## Challenge
Extract every line of the items below that contains the word "tuplet", treating uppercase and lowercase as different.

## Data for this task

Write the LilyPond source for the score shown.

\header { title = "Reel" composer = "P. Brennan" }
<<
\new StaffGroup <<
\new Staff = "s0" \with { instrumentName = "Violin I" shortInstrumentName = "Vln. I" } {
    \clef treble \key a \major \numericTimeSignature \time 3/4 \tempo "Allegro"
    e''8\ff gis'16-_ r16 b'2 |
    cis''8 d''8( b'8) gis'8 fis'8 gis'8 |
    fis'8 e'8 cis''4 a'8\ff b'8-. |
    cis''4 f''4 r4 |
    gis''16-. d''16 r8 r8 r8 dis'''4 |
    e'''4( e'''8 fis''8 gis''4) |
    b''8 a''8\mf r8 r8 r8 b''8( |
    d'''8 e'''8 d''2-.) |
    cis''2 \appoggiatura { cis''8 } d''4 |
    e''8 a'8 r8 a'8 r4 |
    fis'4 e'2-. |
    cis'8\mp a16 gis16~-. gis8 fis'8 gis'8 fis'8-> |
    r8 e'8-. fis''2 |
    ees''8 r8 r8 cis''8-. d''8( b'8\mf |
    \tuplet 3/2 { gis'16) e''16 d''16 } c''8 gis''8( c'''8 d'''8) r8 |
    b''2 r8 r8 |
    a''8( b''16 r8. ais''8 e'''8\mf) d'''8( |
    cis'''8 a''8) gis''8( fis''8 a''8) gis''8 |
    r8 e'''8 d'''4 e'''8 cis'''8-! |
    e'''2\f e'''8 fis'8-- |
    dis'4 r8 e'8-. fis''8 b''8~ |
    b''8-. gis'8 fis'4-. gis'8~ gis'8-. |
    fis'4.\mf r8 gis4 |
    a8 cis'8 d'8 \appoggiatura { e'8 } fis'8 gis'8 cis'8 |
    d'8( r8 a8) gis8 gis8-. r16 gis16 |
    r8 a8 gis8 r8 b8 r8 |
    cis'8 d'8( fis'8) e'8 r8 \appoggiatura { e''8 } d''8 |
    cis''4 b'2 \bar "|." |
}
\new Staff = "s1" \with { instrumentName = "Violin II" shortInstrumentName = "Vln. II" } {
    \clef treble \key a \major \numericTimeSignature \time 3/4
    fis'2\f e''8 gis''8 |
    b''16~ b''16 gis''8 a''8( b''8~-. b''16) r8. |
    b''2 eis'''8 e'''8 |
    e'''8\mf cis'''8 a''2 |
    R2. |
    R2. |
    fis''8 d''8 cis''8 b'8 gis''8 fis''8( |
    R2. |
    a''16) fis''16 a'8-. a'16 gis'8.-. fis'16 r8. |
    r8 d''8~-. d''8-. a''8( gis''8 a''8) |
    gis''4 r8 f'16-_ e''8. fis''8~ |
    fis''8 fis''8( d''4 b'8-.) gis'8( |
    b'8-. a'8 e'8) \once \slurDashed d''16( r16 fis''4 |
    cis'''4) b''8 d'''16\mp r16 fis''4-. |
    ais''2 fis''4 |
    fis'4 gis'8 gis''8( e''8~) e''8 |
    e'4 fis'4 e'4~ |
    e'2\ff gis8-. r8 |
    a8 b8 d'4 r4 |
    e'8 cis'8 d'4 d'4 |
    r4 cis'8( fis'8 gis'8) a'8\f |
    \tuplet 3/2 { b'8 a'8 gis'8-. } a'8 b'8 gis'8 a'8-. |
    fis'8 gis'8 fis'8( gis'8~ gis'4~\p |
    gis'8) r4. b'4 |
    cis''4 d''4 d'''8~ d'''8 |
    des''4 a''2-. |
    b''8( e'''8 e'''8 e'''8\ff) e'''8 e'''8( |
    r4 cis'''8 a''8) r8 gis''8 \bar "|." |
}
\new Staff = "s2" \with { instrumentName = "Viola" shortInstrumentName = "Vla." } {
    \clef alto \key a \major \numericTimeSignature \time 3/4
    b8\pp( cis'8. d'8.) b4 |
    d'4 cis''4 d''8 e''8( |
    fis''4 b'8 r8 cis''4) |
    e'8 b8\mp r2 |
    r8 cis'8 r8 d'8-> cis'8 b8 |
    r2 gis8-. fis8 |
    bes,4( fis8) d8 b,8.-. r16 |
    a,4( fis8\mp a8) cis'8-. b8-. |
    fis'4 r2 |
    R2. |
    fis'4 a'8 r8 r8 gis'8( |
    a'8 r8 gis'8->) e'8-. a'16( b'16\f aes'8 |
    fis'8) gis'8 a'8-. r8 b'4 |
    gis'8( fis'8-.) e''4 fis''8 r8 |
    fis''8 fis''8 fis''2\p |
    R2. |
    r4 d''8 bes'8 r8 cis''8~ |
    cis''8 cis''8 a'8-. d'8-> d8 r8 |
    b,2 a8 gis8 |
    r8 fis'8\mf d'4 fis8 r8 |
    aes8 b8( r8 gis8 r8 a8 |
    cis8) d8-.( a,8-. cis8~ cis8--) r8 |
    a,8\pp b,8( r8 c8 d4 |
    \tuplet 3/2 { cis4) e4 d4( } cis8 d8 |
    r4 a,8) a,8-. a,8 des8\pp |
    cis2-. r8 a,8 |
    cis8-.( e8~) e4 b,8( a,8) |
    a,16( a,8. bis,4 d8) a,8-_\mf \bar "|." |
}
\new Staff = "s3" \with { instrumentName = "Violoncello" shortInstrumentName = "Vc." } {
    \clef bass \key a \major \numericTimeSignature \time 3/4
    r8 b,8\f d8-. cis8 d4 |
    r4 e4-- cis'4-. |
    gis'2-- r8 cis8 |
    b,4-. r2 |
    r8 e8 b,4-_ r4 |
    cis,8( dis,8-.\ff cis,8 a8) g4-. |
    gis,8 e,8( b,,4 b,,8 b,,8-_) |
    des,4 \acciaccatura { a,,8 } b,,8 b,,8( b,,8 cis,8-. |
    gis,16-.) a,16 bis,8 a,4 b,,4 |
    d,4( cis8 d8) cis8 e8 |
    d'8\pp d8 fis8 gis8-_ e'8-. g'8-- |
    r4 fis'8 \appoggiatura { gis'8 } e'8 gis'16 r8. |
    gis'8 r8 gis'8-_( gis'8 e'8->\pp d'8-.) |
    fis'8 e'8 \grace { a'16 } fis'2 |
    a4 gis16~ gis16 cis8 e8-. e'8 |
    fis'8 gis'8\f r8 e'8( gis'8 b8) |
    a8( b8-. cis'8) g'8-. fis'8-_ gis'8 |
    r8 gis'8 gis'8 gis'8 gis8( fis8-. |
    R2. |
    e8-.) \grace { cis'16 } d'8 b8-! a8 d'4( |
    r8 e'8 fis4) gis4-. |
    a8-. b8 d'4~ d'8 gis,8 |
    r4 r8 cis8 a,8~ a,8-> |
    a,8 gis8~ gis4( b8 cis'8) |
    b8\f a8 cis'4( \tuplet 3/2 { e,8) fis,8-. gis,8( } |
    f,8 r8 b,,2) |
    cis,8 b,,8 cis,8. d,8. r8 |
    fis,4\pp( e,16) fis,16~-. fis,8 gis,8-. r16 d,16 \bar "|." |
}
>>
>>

## Reply to the task
    \tuplet 3/2 { gis'16) e''16 d''16 } c''8 gis''8( c'''8 d'''8) r8 |
    \tuplet 3/2 { b'8 a'8 gis'8-. } a'8 b'8 gis'8 a'8-. |
    \tuplet 3/2 { cis4) e4 d4( } cis8 d8 |
    b8\f a8 cis'4( \tuplet 3/2 { e,8) fis,8-. gis,8( } |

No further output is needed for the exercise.